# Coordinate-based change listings
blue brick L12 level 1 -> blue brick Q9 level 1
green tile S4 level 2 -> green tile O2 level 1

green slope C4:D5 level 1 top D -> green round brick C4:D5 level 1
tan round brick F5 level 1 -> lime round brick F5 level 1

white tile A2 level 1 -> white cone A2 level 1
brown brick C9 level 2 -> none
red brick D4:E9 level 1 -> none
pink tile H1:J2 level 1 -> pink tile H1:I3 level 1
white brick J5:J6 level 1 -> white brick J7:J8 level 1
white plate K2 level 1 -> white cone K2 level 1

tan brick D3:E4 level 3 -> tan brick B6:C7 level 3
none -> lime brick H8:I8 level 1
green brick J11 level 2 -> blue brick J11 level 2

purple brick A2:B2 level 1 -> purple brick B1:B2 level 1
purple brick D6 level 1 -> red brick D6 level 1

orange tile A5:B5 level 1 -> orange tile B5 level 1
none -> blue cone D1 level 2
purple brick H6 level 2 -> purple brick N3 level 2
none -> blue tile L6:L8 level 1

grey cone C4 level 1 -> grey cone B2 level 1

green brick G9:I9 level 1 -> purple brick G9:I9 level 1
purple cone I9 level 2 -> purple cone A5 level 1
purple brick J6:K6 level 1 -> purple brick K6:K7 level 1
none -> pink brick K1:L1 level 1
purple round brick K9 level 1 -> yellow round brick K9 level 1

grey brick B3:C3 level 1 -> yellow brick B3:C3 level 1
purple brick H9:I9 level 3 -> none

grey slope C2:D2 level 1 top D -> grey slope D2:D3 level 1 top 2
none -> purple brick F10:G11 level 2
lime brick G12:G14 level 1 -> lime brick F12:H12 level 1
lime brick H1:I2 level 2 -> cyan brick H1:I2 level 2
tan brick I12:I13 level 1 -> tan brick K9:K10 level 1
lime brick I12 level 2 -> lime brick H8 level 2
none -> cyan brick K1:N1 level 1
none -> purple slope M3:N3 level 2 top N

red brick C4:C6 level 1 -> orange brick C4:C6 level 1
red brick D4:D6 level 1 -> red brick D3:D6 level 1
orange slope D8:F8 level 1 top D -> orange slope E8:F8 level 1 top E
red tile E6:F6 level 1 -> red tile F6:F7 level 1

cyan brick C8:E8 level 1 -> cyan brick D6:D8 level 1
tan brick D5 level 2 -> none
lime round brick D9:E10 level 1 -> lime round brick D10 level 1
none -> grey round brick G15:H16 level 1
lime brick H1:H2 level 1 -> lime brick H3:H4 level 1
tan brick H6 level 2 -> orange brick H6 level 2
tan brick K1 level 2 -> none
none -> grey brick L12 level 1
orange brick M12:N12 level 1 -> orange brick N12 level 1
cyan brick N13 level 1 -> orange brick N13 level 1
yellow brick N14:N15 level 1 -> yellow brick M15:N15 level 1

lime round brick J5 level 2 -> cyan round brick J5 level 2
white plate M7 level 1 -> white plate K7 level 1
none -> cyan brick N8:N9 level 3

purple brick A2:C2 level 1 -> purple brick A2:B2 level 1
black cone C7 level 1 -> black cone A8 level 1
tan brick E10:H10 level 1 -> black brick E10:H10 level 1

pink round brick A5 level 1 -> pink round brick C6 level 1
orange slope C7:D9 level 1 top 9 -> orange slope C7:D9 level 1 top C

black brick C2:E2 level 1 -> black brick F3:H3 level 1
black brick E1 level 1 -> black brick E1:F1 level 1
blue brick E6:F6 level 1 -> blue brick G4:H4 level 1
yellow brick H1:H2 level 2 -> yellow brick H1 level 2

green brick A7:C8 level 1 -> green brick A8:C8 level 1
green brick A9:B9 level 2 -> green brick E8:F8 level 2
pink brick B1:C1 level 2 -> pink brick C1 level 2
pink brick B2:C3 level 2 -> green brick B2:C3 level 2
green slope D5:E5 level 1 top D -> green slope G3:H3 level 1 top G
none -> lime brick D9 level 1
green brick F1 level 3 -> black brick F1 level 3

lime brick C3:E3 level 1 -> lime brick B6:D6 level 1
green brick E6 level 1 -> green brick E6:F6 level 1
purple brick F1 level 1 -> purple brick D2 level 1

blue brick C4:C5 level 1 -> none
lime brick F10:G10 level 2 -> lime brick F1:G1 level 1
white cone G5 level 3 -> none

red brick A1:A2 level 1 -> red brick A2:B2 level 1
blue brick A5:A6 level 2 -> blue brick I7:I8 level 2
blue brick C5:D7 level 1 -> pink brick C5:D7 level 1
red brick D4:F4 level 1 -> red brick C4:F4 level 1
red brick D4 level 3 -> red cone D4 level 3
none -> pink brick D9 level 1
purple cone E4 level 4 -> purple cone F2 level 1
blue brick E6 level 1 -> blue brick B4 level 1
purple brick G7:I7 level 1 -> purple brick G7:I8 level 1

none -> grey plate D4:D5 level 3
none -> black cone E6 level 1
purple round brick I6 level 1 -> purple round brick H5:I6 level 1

# Activity
Scan the data above, find each line with "grey", and copy it.

# Answer to this task
grey cone C4 level 1 -> grey cone B2 level 1
grey brick B3:C3 level 1 -> yellow brick B3:C3 level 1
grey slope C2:D2 level 1 top D -> grey slope D2:D3 level 1 top 2
none -> grey round brick G15:H16 level 1
none -> grey brick L12 level 1
none -> grey plate D4:D5 level 3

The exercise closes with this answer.